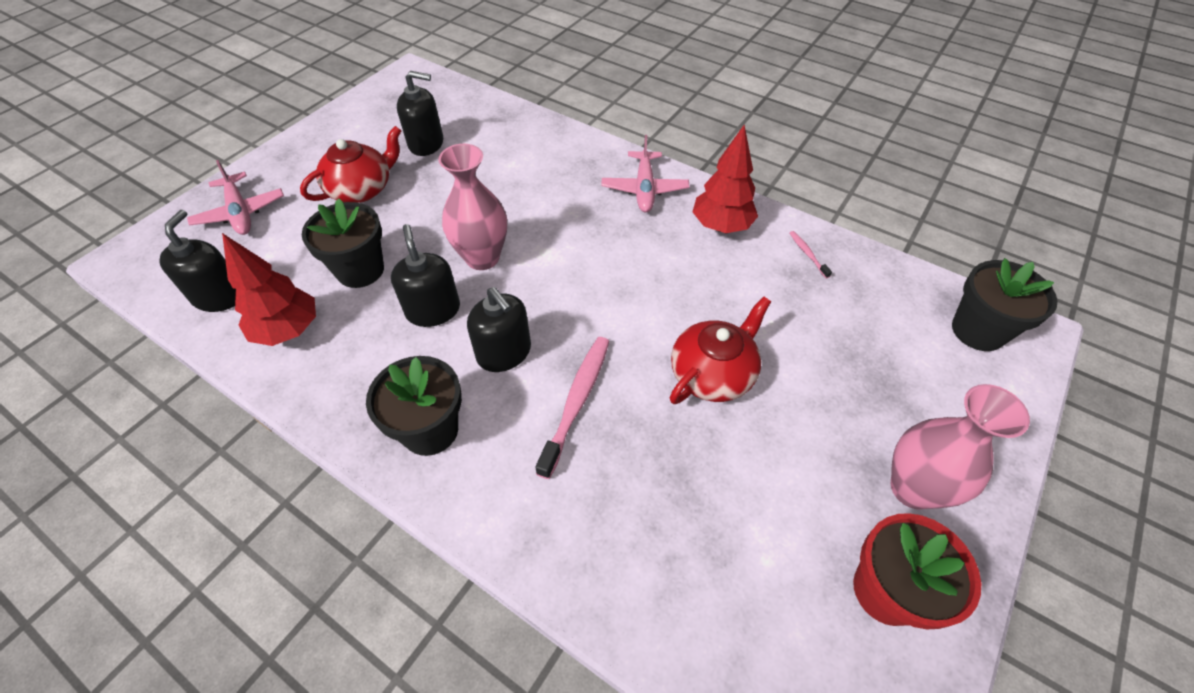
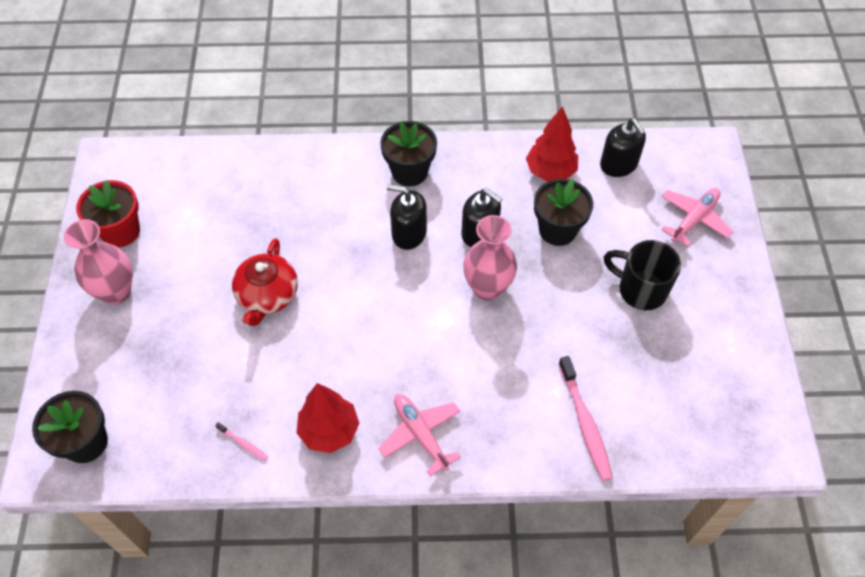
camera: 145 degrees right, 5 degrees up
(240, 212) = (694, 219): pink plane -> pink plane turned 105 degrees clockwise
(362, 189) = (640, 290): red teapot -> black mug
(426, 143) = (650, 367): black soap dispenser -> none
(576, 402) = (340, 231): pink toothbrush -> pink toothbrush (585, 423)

--

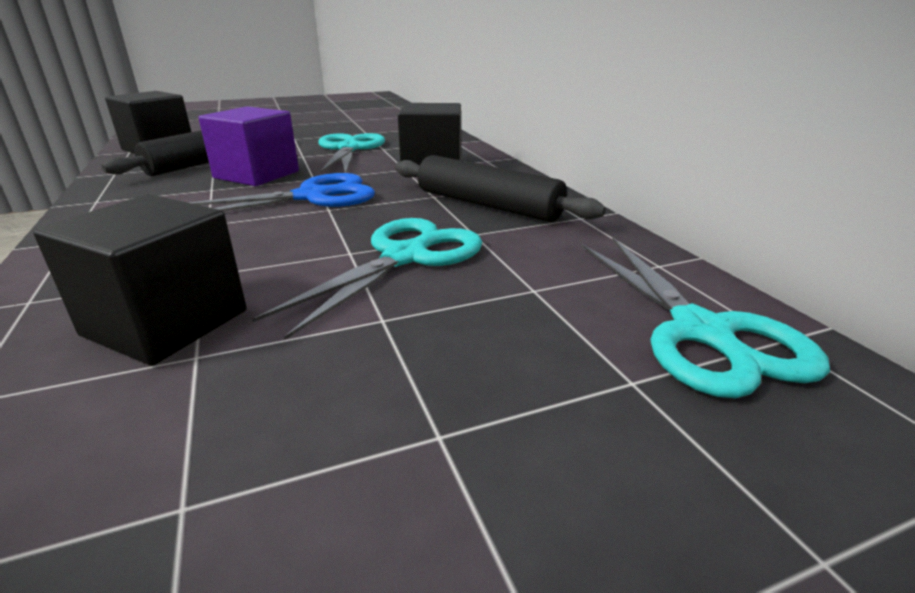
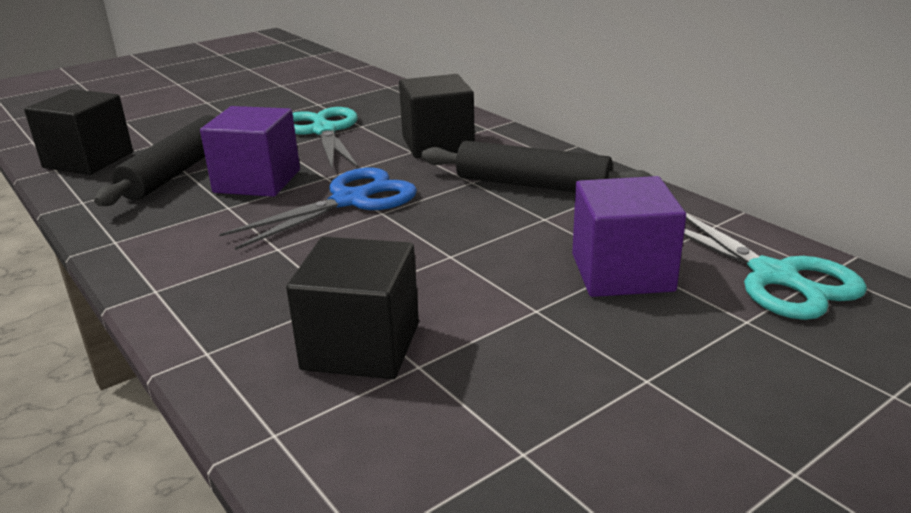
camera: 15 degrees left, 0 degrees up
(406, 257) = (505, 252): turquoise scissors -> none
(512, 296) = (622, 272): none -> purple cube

--

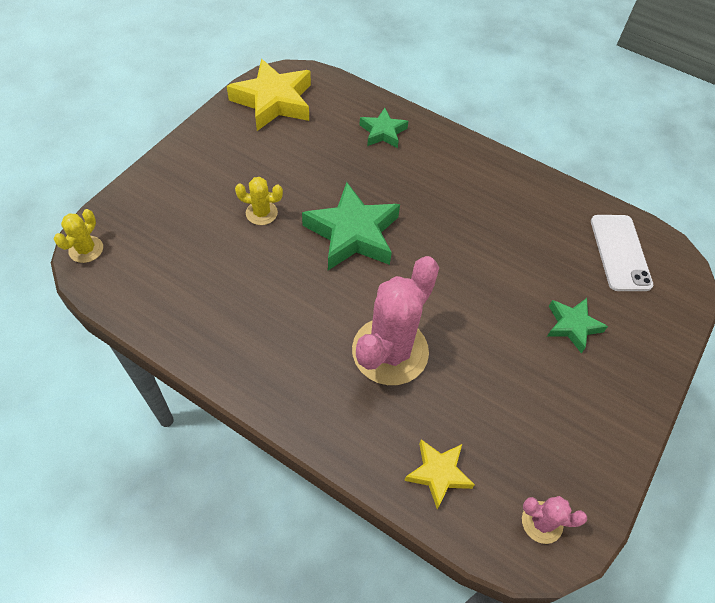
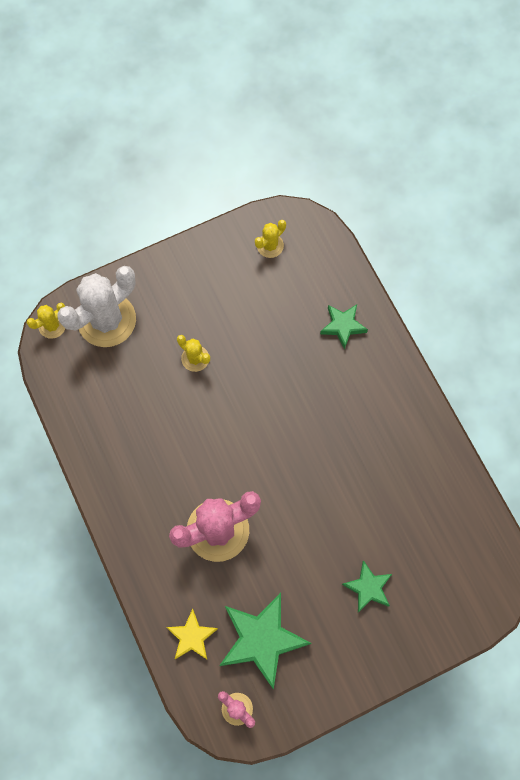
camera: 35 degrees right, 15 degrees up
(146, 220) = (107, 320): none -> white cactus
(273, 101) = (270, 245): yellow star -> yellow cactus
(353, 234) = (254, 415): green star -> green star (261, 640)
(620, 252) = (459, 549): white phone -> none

## Try it:
Lines to set down from above: the line with "(273, 101) = (270, 245): yellow", the line with "(620, 252) = (459, 549): white phone -> none", and every line between, each exactly as written.

## Problem solution:
(273, 101) = (270, 245): yellow star -> yellow cactus
(353, 234) = (254, 415): green star -> green star (261, 640)
(620, 252) = (459, 549): white phone -> none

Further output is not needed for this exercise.